> Shape position tracking data:
↓

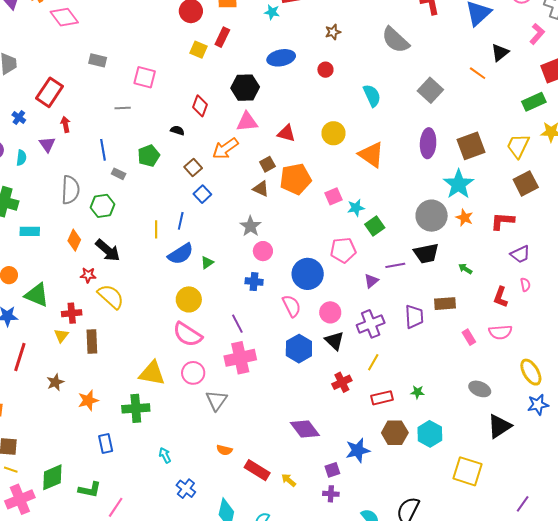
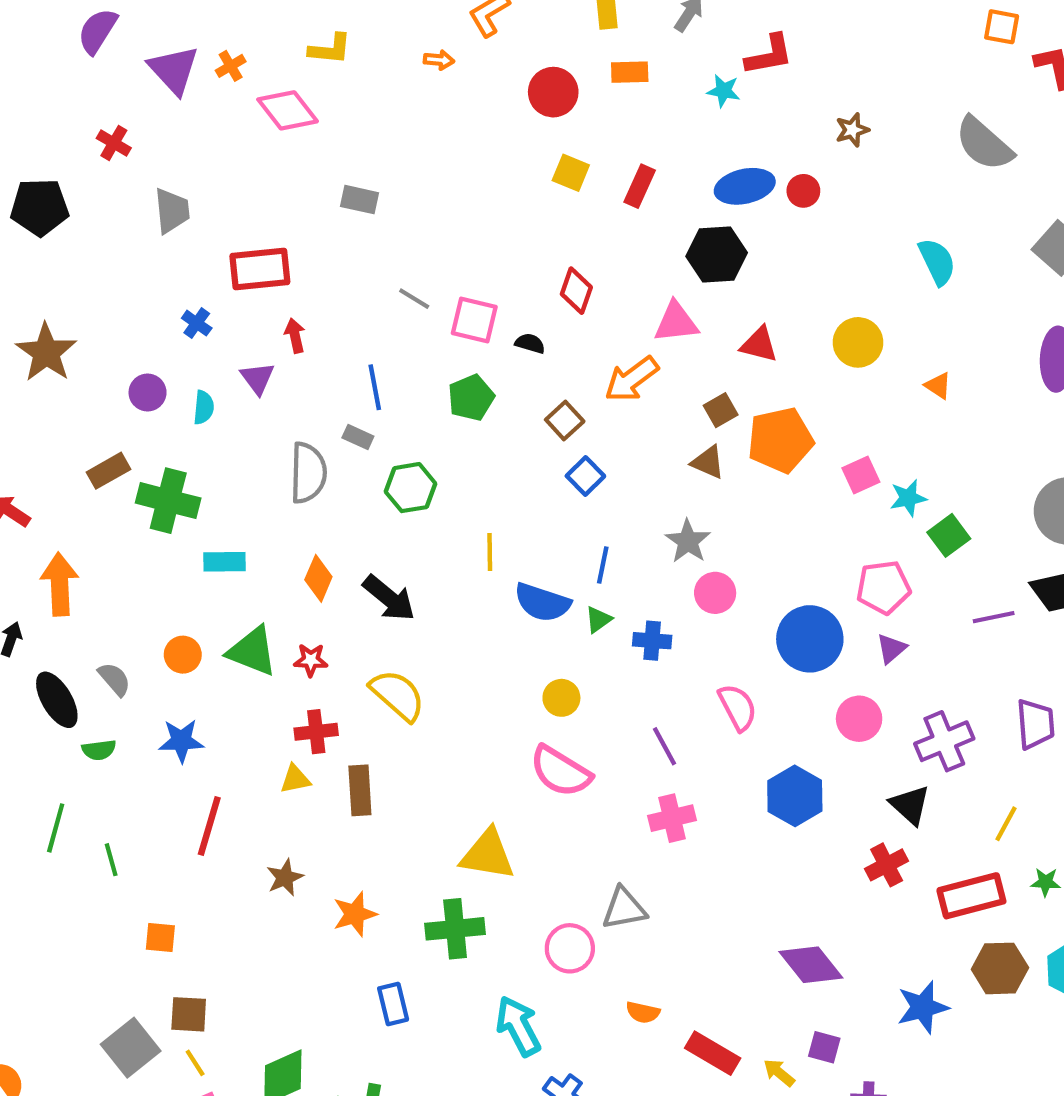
red rectangle: (222, 37) -> (640, 186), moved
red circle: (325, 70) -> (803, 191), moved
pink square: (145, 77) -> (474, 320), moved
black hexagon: (245, 88) -> (717, 254), moved
red rectangle: (50, 92) -> (260, 269), turned 52
gray line: (123, 108) -> (414, 299), turned 35
orange triangle: (371, 155) -> (938, 386), size x0.5
gray rectangle: (119, 174) -> (358, 437), moved
green hexagon: (102, 206) -> (410, 488), moved
blue line: (181, 221) -> (603, 565), moved
blue semicircle: (181, 254) -> (542, 602), turned 52
red star: (88, 275) -> (311, 660), moved
purple triangle: (371, 281) -> (891, 649), moved
blue cross: (254, 282) -> (652, 641), moved
green triangle: (37, 295) -> (252, 651), moved
yellow circle: (189, 299) -> (561, 698), size x0.7
pink semicircle: (292, 306) -> (738, 707), moved
yellow triangle: (61, 336) -> (295, 779), turned 42
black triangle: (334, 341) -> (910, 805), moved
pink cross: (240, 358) -> (672, 818), size x0.7
yellow line: (373, 362) -> (1006, 824), moved
pink circle: (193, 373) -> (570, 948), moved
red rectangle: (382, 398) -> (971, 896), size x1.4
gray triangle: (216, 400) -> (624, 909), turned 45
cyan arrow: (165, 455) -> (518, 1026), size x1.8
yellow line: (11, 470) -> (195, 1063), turned 40
purple square: (332, 470) -> (824, 1047), moved, turned 35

↑

> Exercise directions:
Copy all lines above where "rectangle" is present.

> Answer:
red rectangle: (222, 37) -> (640, 186), moved
red rectangle: (50, 92) -> (260, 269), turned 52
gray rectangle: (119, 174) -> (358, 437), moved
red rectangle: (382, 398) -> (971, 896), size x1.4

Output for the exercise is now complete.